Segment Start: Input material
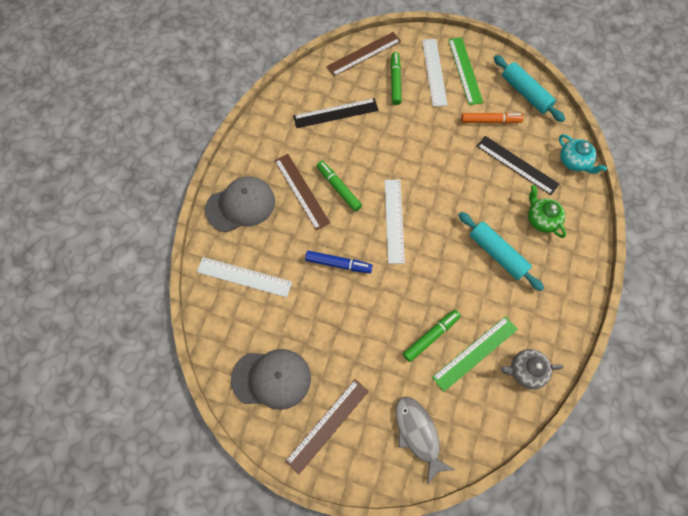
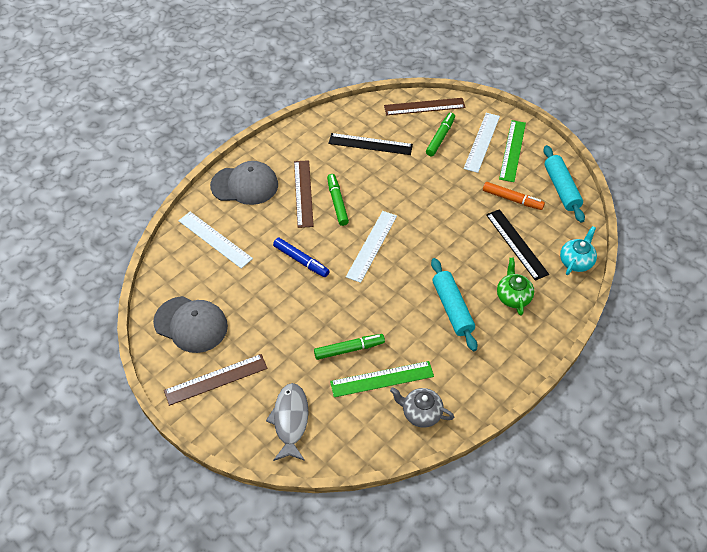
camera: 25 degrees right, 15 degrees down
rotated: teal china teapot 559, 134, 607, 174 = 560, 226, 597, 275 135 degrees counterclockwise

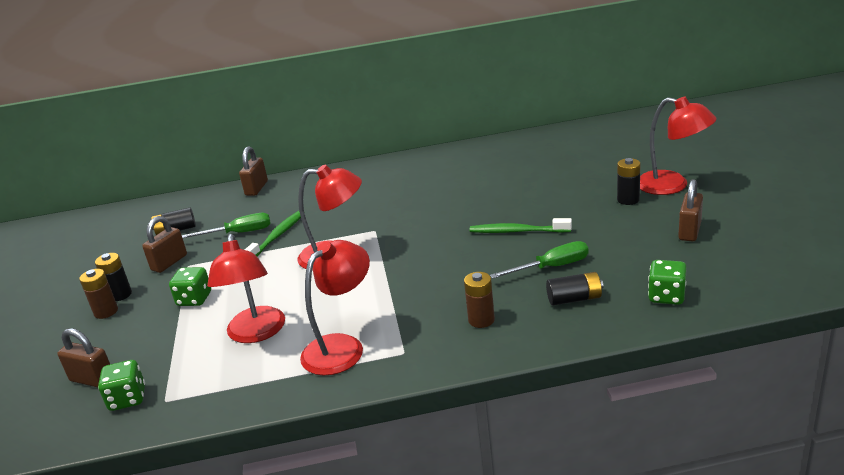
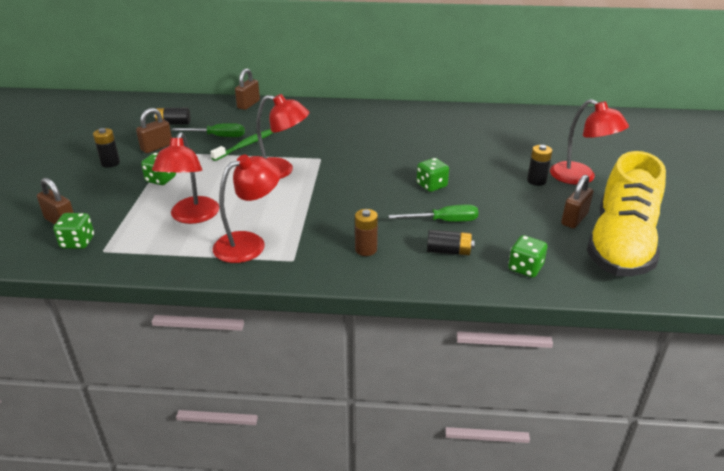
camera: 10 degrees right, 5 degrees up
gone: brown battery 79, 269, 118, 319
new: bright yellow lace-up shoe 587, 151, 666, 277
swapped: green dental brush 469, 218, 572, 233 to green game die 417, 158, 449, 192

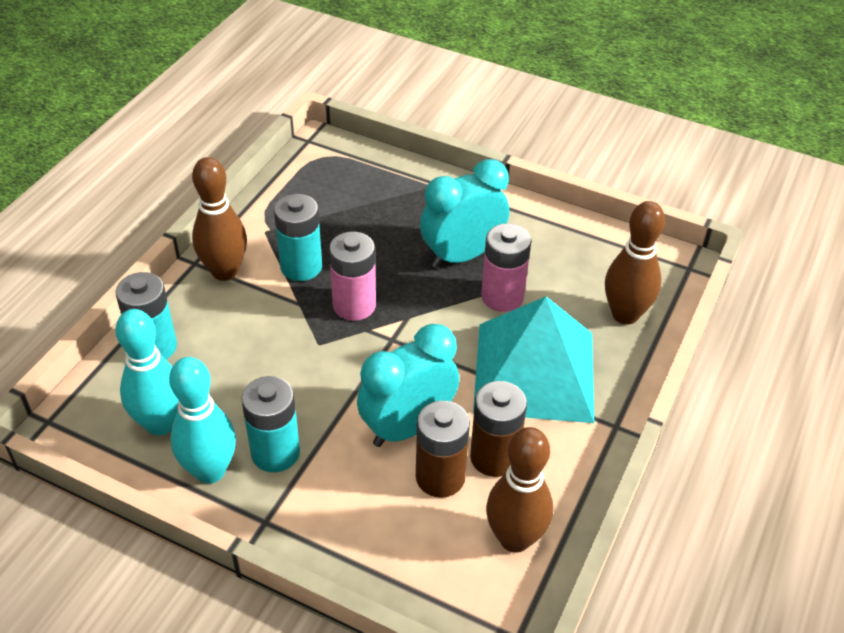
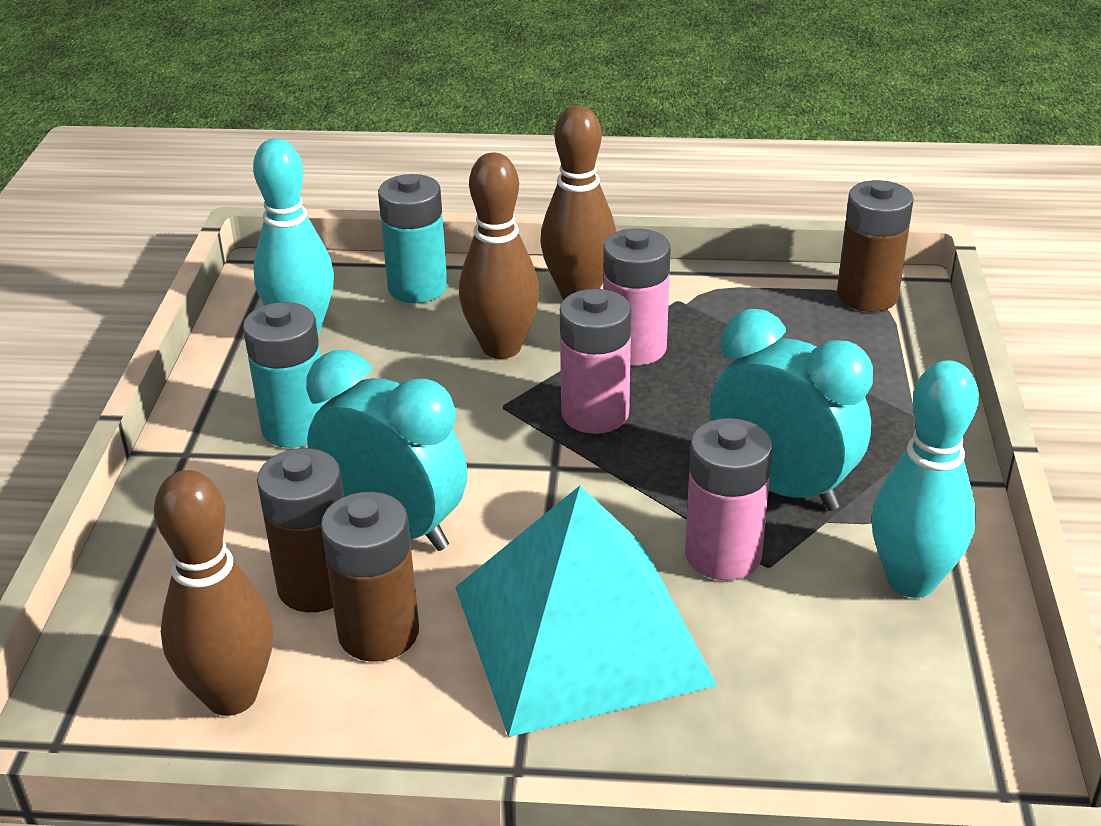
camera: 70 degrees right, 10 degrees down
new: brown battery 837, 180, 914, 312
shifted: teal tenpin 169, 357, 236, 484 to 871, 360, 979, 598; brown tenpin 605, 201, 665, 325 to 459, 153, 540, 359
repainted: teal battery 274, 194, 322, 281 to rosy battery 603, 228, 671, 365

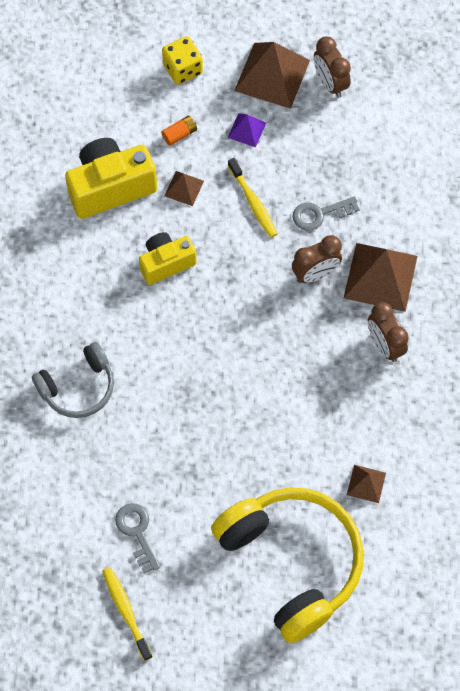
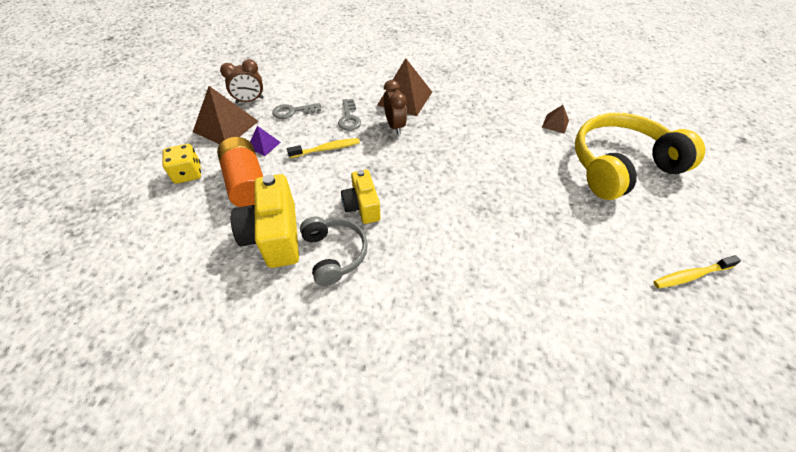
camera: 80 degrees left, 15 degrees down
gone: brown pyramid 164, 171, 204, 206; brown bedside clock 368, 302, 409, 362
shifted: gray headphones 32, 342, 114, 418 to 300, 217, 368, 286; gray latchkey 115, 503, 160, 574 to 272, 103, 321, 119
scaled: orange battery 161, 116, 197, 146 = 217, 137, 263, 207 x2.41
Segment End: Input material
Task directions: Show all lines from the records above where the word "battery" occurs.

Task result:
gone: brown battery 79, 269, 118, 319
new: brown battery 837, 180, 914, 312
repainted: teal battery 274, 194, 322, 281 to rosy battery 603, 228, 671, 365
scaled: orange battery 161, 116, 197, 146 = 217, 137, 263, 207 x2.41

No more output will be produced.